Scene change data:

=== Section Start ===

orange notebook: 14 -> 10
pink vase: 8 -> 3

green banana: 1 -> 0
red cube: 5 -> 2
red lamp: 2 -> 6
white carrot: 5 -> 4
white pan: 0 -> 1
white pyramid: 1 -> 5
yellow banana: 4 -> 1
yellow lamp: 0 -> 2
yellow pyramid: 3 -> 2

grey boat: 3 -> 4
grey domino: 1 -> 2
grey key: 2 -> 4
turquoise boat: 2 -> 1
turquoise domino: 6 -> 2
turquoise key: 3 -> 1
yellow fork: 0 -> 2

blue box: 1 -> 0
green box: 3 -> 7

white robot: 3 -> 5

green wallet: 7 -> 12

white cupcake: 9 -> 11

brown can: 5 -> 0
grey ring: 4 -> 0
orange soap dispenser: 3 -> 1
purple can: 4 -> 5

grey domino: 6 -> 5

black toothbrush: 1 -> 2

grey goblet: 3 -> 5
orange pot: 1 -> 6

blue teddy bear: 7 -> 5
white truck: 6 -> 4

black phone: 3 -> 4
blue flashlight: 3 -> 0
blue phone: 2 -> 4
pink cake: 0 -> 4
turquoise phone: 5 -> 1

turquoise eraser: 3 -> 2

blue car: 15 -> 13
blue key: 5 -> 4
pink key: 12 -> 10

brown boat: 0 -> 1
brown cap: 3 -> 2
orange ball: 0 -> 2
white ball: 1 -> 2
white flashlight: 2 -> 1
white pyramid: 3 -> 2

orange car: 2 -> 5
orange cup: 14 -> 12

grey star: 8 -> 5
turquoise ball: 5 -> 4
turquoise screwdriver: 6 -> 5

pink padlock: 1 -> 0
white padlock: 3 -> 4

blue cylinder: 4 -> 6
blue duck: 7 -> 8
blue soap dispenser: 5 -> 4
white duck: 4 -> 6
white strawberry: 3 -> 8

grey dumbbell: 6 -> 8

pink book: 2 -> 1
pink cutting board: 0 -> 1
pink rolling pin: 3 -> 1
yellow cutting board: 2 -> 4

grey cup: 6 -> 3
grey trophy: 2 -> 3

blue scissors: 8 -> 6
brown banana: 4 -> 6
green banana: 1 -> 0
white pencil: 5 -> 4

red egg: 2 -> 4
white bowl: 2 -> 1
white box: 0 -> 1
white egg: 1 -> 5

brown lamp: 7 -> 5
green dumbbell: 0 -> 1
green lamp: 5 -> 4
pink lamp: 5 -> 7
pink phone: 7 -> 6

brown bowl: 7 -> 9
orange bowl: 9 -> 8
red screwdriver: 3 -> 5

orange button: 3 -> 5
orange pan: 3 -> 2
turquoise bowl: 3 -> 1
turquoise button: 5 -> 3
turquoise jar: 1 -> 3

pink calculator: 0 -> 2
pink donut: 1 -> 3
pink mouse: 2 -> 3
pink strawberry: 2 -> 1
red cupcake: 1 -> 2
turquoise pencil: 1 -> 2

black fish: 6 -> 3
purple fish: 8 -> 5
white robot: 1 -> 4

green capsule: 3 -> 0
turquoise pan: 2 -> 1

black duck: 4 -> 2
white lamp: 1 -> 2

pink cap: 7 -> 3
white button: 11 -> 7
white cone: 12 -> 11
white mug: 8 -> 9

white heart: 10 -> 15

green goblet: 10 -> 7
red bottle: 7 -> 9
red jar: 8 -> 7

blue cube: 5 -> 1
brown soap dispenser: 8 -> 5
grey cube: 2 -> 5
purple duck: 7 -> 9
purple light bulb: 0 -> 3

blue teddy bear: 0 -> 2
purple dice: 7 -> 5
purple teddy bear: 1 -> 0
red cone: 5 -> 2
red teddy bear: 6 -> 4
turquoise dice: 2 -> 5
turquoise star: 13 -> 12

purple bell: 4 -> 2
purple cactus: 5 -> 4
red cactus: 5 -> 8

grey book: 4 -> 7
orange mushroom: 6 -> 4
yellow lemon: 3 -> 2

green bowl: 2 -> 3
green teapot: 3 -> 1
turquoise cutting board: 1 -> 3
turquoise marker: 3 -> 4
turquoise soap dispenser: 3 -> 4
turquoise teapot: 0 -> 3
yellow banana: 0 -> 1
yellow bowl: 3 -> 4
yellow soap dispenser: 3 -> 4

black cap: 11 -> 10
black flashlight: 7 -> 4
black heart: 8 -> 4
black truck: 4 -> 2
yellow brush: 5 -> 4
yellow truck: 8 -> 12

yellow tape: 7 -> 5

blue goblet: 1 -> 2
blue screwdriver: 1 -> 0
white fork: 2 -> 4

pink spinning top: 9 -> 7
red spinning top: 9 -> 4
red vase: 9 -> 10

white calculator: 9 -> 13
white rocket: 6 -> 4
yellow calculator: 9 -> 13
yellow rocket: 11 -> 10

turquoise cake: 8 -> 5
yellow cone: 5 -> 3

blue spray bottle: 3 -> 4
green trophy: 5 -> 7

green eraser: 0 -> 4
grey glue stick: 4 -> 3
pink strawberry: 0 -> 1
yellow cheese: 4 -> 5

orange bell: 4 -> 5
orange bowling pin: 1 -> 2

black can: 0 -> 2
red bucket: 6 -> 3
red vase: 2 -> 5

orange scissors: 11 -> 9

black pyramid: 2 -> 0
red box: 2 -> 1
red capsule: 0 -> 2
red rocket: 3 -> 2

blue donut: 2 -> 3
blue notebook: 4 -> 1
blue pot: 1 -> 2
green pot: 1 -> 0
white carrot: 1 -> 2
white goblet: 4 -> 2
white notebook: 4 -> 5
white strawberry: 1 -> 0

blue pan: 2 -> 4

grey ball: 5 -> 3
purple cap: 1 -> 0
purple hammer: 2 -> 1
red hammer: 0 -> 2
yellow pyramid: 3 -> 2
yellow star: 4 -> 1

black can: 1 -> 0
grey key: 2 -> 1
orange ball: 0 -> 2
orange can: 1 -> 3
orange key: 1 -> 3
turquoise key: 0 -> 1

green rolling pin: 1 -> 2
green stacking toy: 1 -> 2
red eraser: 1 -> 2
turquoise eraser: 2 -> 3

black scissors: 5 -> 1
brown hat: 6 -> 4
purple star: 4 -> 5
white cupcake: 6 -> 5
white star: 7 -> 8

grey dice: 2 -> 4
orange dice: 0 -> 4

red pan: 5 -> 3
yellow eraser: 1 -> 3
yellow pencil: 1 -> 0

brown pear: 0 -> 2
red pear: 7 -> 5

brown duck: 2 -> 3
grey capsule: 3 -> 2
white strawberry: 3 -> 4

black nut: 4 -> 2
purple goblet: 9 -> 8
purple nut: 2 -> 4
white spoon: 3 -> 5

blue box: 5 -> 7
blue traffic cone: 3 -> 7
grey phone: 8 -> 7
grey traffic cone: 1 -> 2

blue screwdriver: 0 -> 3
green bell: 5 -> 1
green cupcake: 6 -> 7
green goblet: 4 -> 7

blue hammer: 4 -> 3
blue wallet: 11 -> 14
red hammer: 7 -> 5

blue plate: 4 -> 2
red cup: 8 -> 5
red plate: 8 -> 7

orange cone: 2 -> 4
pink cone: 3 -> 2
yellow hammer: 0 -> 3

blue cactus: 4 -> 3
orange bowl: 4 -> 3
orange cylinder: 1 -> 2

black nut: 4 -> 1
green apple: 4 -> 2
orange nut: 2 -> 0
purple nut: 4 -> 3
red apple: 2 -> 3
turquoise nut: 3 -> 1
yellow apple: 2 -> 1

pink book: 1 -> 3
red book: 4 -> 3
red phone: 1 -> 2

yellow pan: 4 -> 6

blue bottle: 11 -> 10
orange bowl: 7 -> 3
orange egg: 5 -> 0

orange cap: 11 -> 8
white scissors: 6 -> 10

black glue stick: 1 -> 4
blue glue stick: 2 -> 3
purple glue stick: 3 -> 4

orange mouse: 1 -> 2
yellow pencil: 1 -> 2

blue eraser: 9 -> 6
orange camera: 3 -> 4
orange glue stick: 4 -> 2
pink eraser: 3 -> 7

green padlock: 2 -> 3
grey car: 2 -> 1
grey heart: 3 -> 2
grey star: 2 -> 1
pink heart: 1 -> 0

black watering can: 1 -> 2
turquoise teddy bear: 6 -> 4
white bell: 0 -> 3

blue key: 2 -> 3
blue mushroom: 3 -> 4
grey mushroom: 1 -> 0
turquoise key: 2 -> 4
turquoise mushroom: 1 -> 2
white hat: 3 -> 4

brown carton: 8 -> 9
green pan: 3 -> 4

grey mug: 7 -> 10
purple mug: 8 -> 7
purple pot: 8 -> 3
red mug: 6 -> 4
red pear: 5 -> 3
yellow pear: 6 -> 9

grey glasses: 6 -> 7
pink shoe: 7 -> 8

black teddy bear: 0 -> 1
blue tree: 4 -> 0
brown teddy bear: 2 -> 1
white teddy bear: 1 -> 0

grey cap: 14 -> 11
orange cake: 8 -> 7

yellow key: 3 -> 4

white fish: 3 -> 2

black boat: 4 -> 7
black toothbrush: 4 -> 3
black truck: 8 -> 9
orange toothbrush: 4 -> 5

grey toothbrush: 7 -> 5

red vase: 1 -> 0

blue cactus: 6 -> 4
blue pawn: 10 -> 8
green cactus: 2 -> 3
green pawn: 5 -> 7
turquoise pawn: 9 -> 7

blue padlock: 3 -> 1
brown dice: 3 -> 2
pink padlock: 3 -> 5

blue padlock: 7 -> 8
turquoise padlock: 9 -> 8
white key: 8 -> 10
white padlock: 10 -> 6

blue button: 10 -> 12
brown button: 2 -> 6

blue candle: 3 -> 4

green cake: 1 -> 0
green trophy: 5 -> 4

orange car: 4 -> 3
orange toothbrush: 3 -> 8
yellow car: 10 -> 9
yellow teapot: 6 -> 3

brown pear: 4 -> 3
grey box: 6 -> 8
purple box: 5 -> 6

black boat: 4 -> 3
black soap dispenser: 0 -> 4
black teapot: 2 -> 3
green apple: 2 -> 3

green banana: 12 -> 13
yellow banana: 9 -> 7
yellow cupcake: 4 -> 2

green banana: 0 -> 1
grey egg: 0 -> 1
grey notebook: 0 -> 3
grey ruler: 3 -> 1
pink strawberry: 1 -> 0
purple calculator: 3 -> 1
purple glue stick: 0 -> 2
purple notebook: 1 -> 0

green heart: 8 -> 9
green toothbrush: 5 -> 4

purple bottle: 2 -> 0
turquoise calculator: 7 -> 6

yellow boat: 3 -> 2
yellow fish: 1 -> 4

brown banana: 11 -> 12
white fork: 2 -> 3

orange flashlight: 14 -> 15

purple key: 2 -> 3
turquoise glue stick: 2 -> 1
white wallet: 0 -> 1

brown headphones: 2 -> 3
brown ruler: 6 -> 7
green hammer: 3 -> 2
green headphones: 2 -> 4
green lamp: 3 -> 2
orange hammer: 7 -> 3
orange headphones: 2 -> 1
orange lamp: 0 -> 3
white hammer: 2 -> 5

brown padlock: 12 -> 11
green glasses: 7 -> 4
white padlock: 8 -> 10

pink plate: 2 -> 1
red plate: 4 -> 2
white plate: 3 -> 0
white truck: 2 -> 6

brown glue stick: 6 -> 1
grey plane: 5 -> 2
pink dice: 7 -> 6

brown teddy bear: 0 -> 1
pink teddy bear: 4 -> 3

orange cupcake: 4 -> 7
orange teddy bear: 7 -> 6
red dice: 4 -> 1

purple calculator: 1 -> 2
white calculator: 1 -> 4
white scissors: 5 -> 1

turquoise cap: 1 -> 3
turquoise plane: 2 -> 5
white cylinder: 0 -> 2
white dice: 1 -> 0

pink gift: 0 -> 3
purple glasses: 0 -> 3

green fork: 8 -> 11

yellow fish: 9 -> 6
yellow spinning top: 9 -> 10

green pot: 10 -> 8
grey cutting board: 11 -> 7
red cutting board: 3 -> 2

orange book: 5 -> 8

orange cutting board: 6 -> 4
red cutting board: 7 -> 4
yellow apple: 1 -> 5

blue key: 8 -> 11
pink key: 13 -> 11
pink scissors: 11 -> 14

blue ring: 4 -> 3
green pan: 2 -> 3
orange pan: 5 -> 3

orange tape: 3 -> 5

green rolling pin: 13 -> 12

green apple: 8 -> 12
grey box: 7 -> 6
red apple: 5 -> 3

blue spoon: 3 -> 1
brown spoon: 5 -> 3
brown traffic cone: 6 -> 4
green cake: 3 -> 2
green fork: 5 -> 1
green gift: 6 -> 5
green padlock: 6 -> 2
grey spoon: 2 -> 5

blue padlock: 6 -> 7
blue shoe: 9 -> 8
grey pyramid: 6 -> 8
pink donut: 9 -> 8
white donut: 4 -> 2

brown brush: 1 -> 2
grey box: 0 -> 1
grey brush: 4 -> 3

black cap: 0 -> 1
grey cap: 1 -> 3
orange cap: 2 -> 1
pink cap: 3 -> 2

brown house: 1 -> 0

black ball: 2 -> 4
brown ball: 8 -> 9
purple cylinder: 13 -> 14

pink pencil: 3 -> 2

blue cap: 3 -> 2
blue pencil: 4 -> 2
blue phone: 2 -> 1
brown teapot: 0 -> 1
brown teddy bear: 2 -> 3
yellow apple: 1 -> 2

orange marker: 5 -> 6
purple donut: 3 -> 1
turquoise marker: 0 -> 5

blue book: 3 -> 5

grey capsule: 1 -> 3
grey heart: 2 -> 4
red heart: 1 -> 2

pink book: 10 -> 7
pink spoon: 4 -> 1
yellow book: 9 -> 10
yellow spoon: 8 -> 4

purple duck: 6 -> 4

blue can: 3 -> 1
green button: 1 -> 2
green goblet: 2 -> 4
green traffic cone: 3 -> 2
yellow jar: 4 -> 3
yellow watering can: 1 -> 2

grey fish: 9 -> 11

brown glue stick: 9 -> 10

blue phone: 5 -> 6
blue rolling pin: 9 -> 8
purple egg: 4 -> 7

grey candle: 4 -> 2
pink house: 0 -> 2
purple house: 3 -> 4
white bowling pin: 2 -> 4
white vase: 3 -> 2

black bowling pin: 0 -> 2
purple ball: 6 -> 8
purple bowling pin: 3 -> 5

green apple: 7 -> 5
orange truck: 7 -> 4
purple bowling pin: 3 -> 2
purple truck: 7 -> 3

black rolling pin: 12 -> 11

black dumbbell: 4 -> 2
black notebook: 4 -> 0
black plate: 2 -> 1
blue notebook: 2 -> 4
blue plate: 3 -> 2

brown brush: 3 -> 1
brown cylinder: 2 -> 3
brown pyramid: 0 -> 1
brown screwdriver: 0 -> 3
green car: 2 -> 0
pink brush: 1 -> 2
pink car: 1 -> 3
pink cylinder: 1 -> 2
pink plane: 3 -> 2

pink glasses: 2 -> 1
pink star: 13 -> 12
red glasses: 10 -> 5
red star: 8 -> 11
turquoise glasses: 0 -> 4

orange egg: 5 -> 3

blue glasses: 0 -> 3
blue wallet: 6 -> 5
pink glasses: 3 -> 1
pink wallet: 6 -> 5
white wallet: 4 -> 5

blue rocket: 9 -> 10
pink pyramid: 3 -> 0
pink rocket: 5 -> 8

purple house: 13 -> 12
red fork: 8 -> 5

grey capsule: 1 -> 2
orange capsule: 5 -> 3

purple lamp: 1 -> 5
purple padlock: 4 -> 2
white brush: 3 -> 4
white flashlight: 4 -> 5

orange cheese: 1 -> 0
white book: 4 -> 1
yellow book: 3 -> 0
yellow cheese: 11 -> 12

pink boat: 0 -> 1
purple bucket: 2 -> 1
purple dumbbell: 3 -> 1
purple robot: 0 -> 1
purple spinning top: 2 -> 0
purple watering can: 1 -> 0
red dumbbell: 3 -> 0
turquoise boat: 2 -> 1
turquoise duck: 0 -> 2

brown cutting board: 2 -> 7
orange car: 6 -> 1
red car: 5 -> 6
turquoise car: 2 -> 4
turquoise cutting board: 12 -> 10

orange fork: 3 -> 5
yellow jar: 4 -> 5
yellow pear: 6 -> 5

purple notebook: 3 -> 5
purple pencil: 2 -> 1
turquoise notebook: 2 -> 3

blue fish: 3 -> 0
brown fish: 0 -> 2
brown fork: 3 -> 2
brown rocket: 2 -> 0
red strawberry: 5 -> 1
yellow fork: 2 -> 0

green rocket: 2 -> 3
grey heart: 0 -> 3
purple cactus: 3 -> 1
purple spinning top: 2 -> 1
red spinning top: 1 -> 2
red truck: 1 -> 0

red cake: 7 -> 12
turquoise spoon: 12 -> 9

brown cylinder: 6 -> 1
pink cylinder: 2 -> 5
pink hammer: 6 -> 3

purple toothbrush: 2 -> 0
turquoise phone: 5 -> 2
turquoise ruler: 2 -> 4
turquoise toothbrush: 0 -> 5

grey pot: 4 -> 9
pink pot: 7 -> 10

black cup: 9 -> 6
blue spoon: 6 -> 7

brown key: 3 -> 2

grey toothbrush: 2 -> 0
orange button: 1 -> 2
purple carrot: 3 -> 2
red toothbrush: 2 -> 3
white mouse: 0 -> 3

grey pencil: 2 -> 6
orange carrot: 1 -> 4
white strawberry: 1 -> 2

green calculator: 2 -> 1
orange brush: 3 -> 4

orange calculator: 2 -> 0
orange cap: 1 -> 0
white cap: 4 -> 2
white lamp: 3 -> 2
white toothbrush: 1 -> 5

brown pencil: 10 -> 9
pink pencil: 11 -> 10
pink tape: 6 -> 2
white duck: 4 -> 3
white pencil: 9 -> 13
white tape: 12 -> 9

=== Section End ===

From the data above, reproduce word for word the lines running from the line with "grey spoon: 2 -> 5" to the line with "pink plane: 3 -> 2", ends included.

grey spoon: 2 -> 5

blue padlock: 6 -> 7
blue shoe: 9 -> 8
grey pyramid: 6 -> 8
pink donut: 9 -> 8
white donut: 4 -> 2

brown brush: 1 -> 2
grey box: 0 -> 1
grey brush: 4 -> 3

black cap: 0 -> 1
grey cap: 1 -> 3
orange cap: 2 -> 1
pink cap: 3 -> 2

brown house: 1 -> 0

black ball: 2 -> 4
brown ball: 8 -> 9
purple cylinder: 13 -> 14

pink pencil: 3 -> 2

blue cap: 3 -> 2
blue pencil: 4 -> 2
blue phone: 2 -> 1
brown teapot: 0 -> 1
brown teddy bear: 2 -> 3
yellow apple: 1 -> 2

orange marker: 5 -> 6
purple donut: 3 -> 1
turquoise marker: 0 -> 5

blue book: 3 -> 5

grey capsule: 1 -> 3
grey heart: 2 -> 4
red heart: 1 -> 2

pink book: 10 -> 7
pink spoon: 4 -> 1
yellow book: 9 -> 10
yellow spoon: 8 -> 4

purple duck: 6 -> 4

blue can: 3 -> 1
green button: 1 -> 2
green goblet: 2 -> 4
green traffic cone: 3 -> 2
yellow jar: 4 -> 3
yellow watering can: 1 -> 2

grey fish: 9 -> 11

brown glue stick: 9 -> 10

blue phone: 5 -> 6
blue rolling pin: 9 -> 8
purple egg: 4 -> 7

grey candle: 4 -> 2
pink house: 0 -> 2
purple house: 3 -> 4
white bowling pin: 2 -> 4
white vase: 3 -> 2

black bowling pin: 0 -> 2
purple ball: 6 -> 8
purple bowling pin: 3 -> 5

green apple: 7 -> 5
orange truck: 7 -> 4
purple bowling pin: 3 -> 2
purple truck: 7 -> 3

black rolling pin: 12 -> 11

black dumbbell: 4 -> 2
black notebook: 4 -> 0
black plate: 2 -> 1
blue notebook: 2 -> 4
blue plate: 3 -> 2

brown brush: 3 -> 1
brown cylinder: 2 -> 3
brown pyramid: 0 -> 1
brown screwdriver: 0 -> 3
green car: 2 -> 0
pink brush: 1 -> 2
pink car: 1 -> 3
pink cylinder: 1 -> 2
pink plane: 3 -> 2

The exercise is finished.